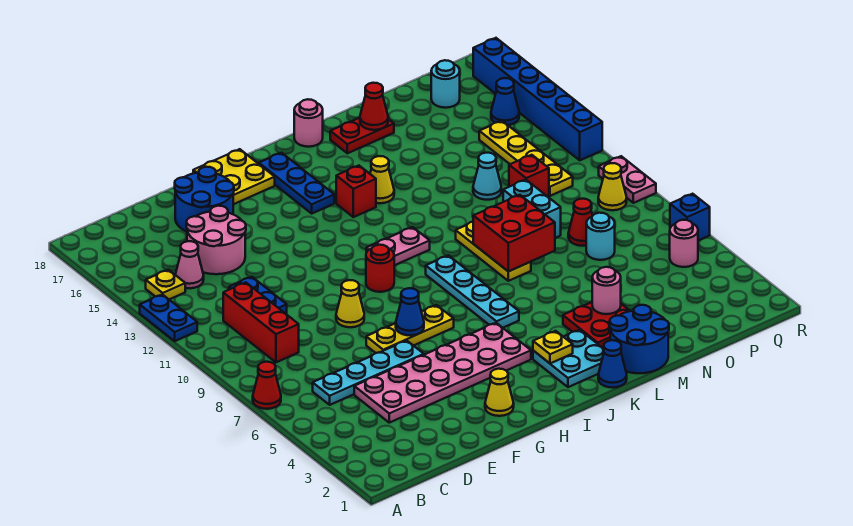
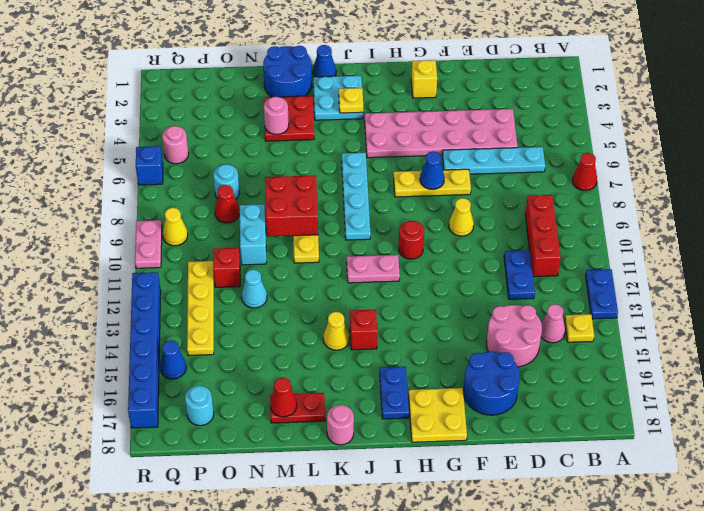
yellow cone G2 level 1 -> yellow brick G2 level 1
blue plate I15:I17 level 1 -> blue plate I16:I17 level 1

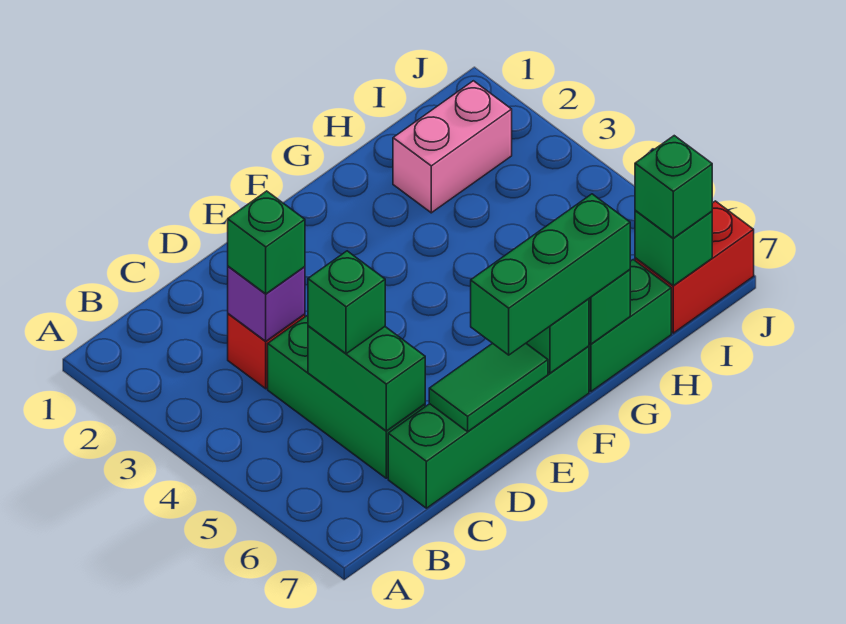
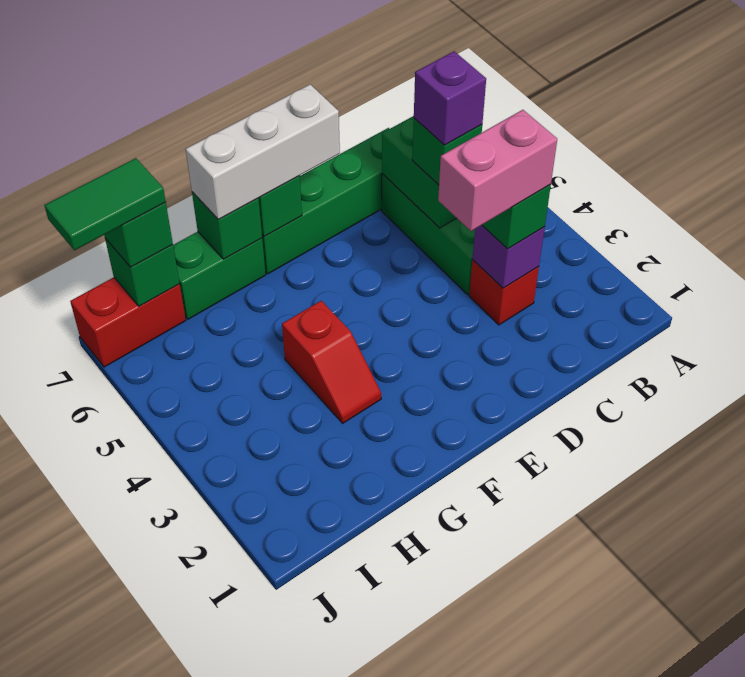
none -> purple brick C5 level 4
green tile D7:E7 level 2 -> green tile I7:J7 level 4
green brick E7:G7 level 3 -> white brick E7:G7 level 3
none -> red slope G3:G4 level 1 top 4
pink brick H2:I2 level 1 -> pink brick C3:D3 level 4

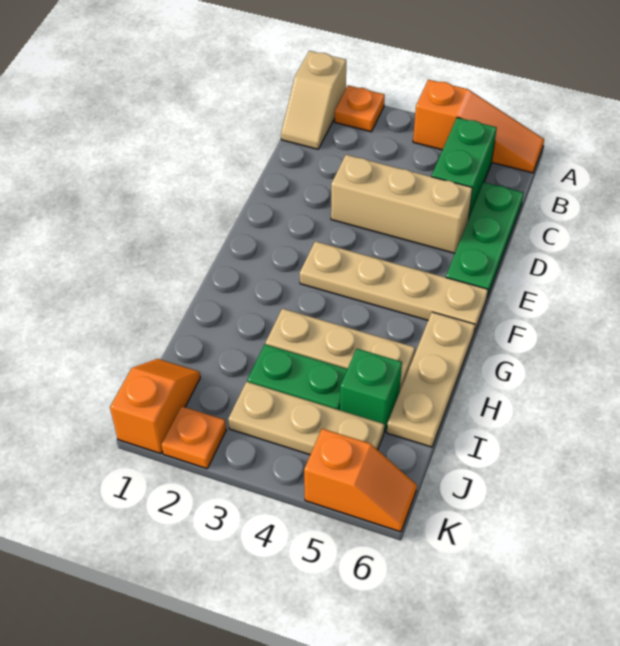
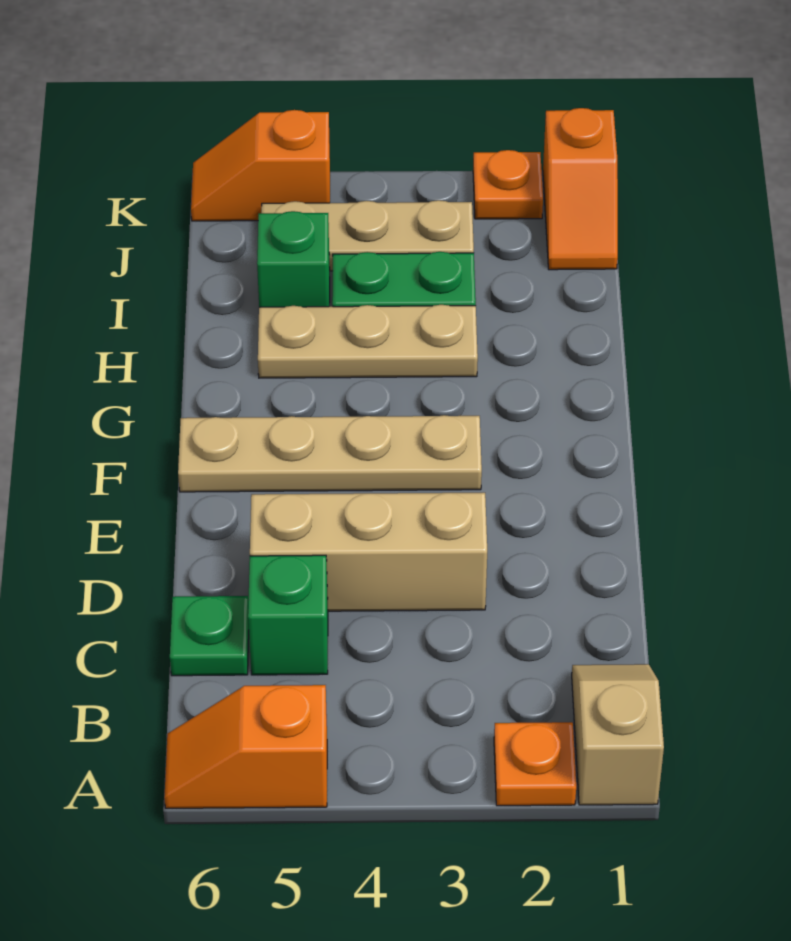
orange slope A4:A6 level 1 top 4 -> orange slope A5:A6 level 1 top 5
green brick B5:C5 level 1 -> green brick C5 level 1
green plate C6:E6 level 1 -> green plate C6 level 1
tan plate G6:I6 level 1 -> none

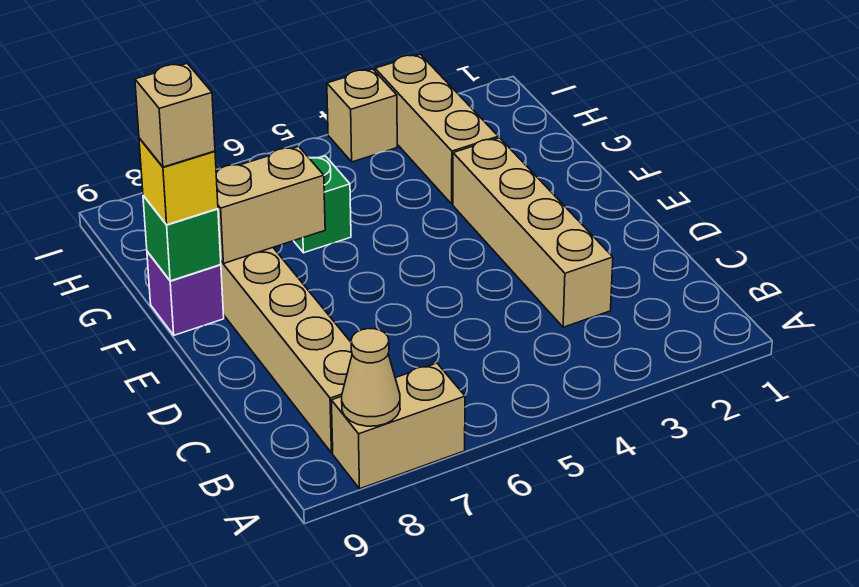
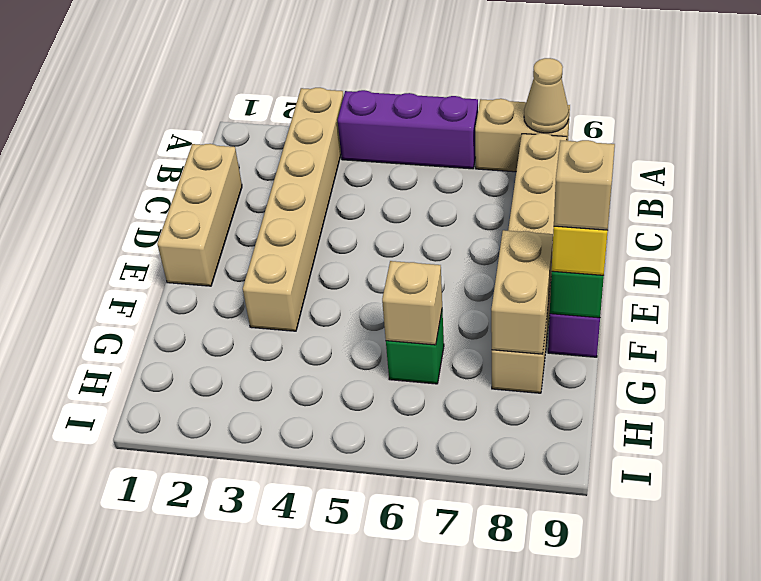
none -> purple brick A4:A6 level 1
tan brick C3:F3 level 1 -> tan brick A3:F3 level 1
tan brick F7:F8 level 2 -> tan brick F8:G8 level 2
tan brick G3:I3 level 1 -> tan brick C1:E1 level 1
tan brick I4 level 1 -> tan brick G6 level 2

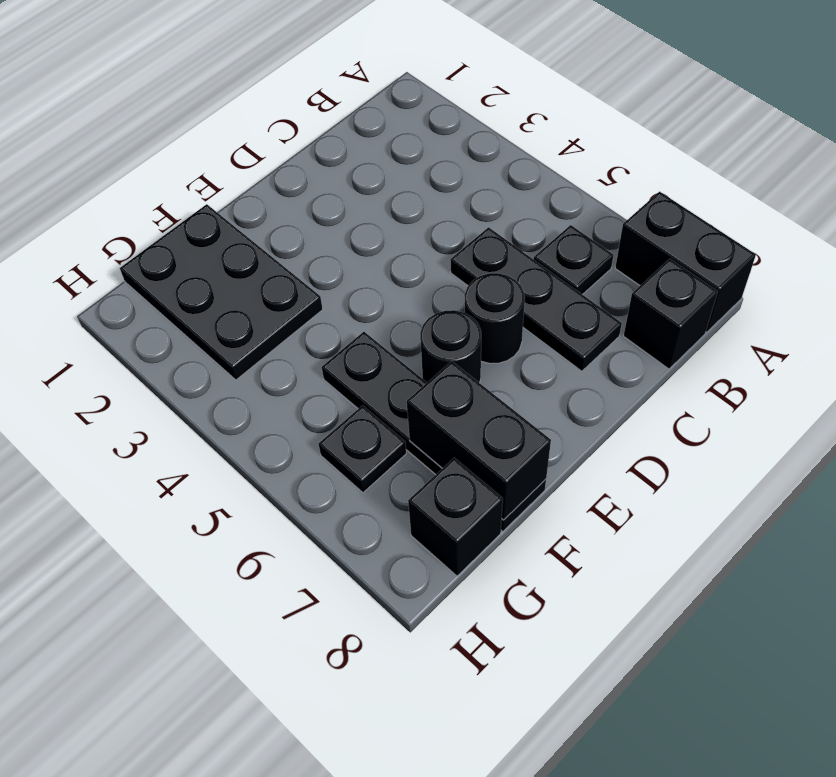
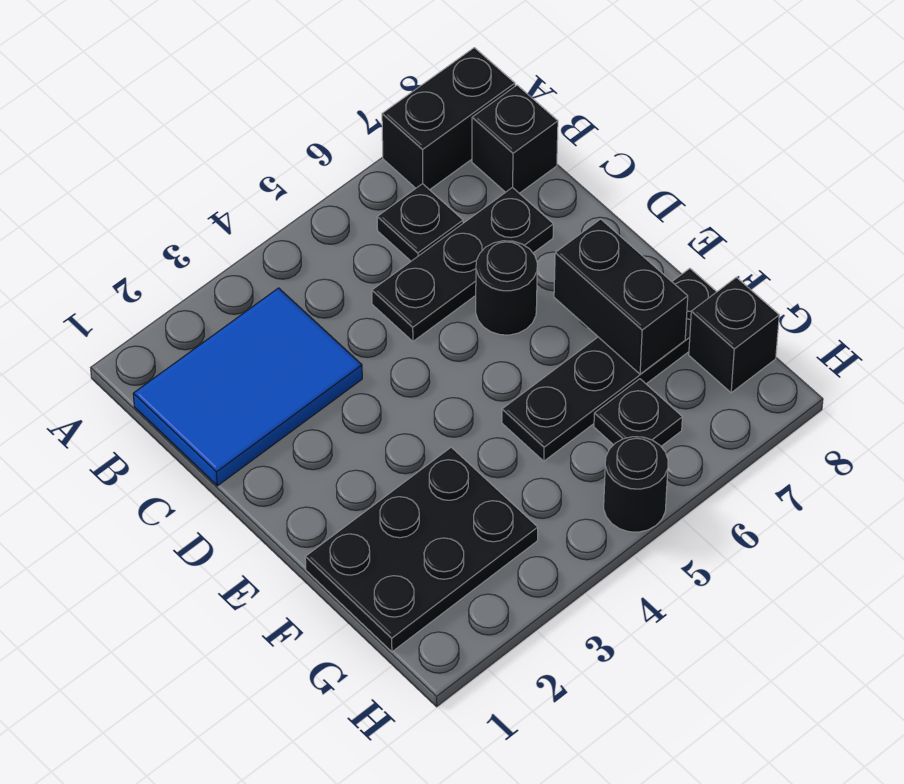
none -> blue tile B1:C3 level 1
black round brick E6 level 1 -> black round brick H5 level 1
black brick F7:F8 level 2 -> black brick E7:F7 level 2

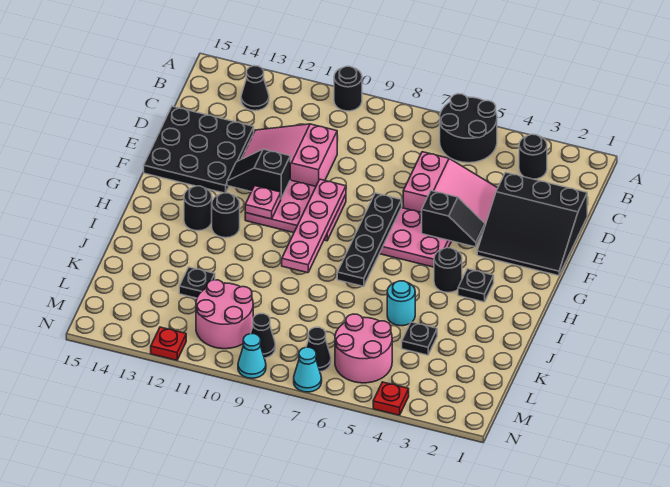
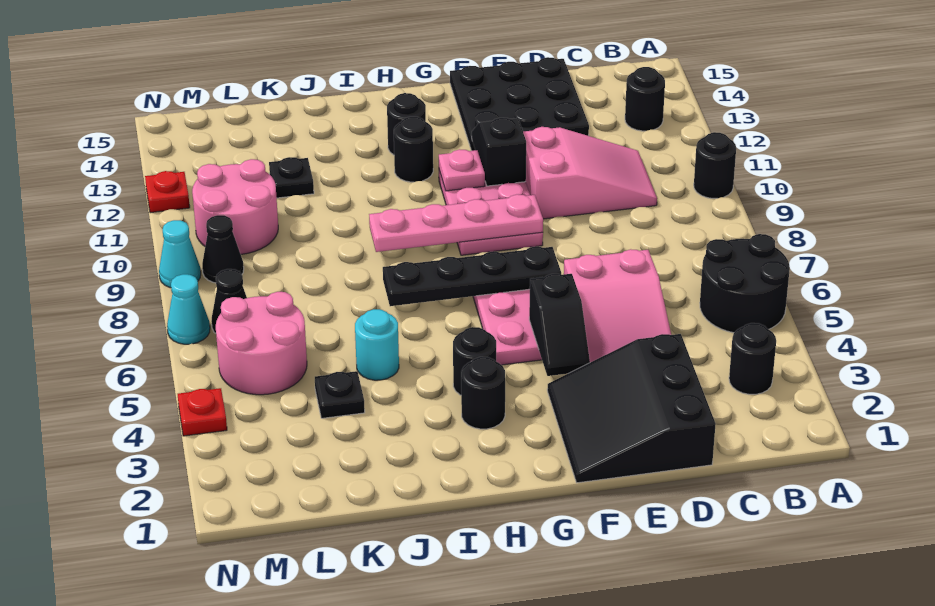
black cone B13 level 1 -> black round brick B13 level 1
pink slope D10:E12 level 1 top 10 -> pink slope C10:E11 level 1 top E
black plate H3 level 1 -> black round brick H3 level 1

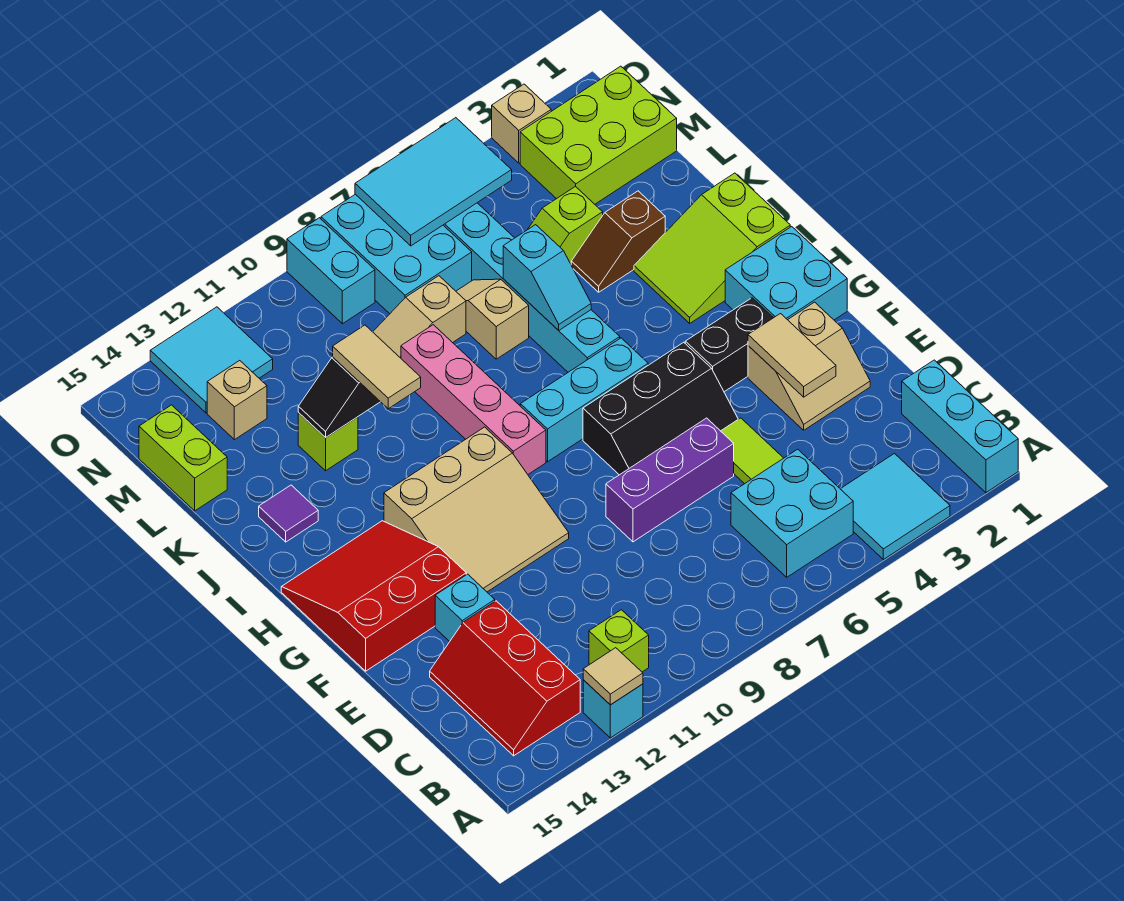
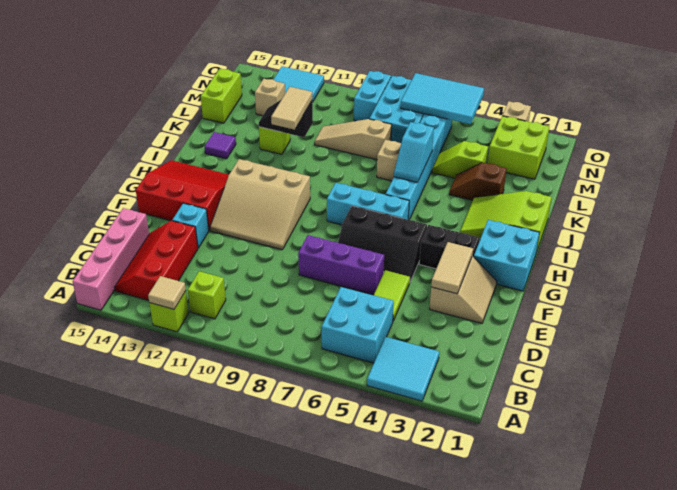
cyan brick A1:C1 level 1 -> none
cyan brick A12 level 1 -> lime brick A12 level 1
tan slope E2:F3 level 1 top F -> tan slope E2:F3 level 1 top 3
pink brick H9:K9 level 1 -> pink brick A15:D15 level 1
lime brick M1:N3 level 1 -> lime brick M2:N3 level 1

- [Problem to solve]: Without including any picture, retype the entries exactly.

- [Solution to this task]:
yellow cone G2 level 1 -> yellow brick G2 level 1
blue plate I15:I17 level 1 -> blue plate I16:I17 level 1

none -> purple brick C5 level 4
green tile D7:E7 level 2 -> green tile I7:J7 level 4
green brick E7:G7 level 3 -> white brick E7:G7 level 3
none -> red slope G3:G4 level 1 top 4
pink brick H2:I2 level 1 -> pink brick C3:D3 level 4

orange slope A4:A6 level 1 top 4 -> orange slope A5:A6 level 1 top 5
green brick B5:C5 level 1 -> green brick C5 level 1
green plate C6:E6 level 1 -> green plate C6 level 1
tan plate G6:I6 level 1 -> none

none -> purple brick A4:A6 level 1
tan brick C3:F3 level 1 -> tan brick A3:F3 level 1
tan brick F7:F8 level 2 -> tan brick F8:G8 level 2
tan brick G3:I3 level 1 -> tan brick C1:E1 level 1
tan brick I4 level 1 -> tan brick G6 level 2

none -> blue tile B1:C3 level 1
black round brick E6 level 1 -> black round brick H5 level 1
black brick F7:F8 level 2 -> black brick E7:F7 level 2

black cone B13 level 1 -> black round brick B13 level 1
pink slope D10:E12 level 1 top 10 -> pink slope C10:E11 level 1 top E
black plate H3 level 1 -> black round brick H3 level 1

cyan brick A1:C1 level 1 -> none
cyan brick A12 level 1 -> lime brick A12 level 1
tan slope E2:F3 level 1 top F -> tan slope E2:F3 level 1 top 3
pink brick H9:K9 level 1 -> pink brick A15:D15 level 1
lime brick M1:N3 level 1 -> lime brick M2:N3 level 1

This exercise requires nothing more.